(Exercise aim)
Return only the lines running from the first line of the listing through the one with "(209, 319) = (568, 222): purple", unchanged.

--- START ---

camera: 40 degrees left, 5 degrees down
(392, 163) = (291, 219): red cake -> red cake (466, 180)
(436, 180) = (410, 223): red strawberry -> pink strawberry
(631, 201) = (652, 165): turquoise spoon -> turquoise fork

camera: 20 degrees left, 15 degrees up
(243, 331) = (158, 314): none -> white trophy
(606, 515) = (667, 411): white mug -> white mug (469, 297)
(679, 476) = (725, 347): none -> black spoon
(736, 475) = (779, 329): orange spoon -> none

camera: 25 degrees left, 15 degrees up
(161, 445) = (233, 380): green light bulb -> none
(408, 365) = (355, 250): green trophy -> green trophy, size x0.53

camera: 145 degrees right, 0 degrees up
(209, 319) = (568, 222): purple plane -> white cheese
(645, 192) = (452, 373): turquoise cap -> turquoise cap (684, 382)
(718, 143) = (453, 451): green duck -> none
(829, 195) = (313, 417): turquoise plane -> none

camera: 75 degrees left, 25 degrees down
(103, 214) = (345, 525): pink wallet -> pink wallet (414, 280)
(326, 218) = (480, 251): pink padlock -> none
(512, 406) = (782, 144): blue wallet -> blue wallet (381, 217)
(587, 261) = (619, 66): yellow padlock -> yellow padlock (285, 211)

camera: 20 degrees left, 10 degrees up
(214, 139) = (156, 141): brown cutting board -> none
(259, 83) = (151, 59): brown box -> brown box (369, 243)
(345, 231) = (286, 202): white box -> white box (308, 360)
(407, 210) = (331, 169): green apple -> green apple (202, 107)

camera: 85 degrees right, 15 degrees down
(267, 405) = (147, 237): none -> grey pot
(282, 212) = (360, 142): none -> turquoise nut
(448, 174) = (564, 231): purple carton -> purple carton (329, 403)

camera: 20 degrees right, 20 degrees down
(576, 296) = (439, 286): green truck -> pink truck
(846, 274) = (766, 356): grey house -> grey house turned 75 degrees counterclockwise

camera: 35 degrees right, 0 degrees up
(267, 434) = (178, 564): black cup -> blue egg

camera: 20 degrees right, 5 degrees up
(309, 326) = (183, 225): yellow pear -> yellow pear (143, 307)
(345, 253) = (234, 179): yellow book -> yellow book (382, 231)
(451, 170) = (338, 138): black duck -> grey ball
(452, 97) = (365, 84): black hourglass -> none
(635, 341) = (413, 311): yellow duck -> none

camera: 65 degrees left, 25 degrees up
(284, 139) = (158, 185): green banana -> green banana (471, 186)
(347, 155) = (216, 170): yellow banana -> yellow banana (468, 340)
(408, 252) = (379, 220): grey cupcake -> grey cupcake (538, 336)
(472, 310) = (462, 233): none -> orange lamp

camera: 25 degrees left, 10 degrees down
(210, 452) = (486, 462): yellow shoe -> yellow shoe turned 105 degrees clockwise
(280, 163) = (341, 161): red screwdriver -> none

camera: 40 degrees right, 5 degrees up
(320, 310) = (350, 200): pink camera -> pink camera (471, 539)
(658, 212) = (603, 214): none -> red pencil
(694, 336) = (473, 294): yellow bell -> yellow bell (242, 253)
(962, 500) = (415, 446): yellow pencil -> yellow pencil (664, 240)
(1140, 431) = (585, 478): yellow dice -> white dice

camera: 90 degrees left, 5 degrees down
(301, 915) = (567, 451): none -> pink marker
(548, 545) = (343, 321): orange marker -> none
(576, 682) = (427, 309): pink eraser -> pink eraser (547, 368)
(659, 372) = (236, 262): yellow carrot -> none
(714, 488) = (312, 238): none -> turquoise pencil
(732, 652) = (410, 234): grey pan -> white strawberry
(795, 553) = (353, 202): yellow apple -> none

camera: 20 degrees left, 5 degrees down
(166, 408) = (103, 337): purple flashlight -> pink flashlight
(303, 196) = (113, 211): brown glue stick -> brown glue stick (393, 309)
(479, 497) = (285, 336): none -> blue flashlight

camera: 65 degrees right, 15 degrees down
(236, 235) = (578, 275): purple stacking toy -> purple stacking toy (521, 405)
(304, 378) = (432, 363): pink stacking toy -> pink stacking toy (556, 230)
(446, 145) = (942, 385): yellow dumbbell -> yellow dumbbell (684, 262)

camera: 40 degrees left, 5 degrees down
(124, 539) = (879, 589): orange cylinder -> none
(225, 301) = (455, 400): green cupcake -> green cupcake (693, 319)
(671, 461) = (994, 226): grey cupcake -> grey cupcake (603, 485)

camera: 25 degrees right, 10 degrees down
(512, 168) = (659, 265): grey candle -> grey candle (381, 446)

--- END ---

(Written answer)
camera: 40 degrees left, 5 degrees down
(392, 163) = (291, 219): red cake -> red cake (466, 180)
(436, 180) = (410, 223): red strawberry -> pink strawberry
(631, 201) = (652, 165): turquoise spoon -> turquoise fork

camera: 20 degrees left, 15 degrees up
(243, 331) = (158, 314): none -> white trophy
(606, 515) = (667, 411): white mug -> white mug (469, 297)
(679, 476) = (725, 347): none -> black spoon
(736, 475) = (779, 329): orange spoon -> none

camera: 25 degrees left, 15 degrees up
(161, 445) = (233, 380): green light bulb -> none
(408, 365) = (355, 250): green trophy -> green trophy, size x0.53

camera: 145 degrees right, 0 degrees up
(209, 319) = (568, 222): purple plane -> white cheese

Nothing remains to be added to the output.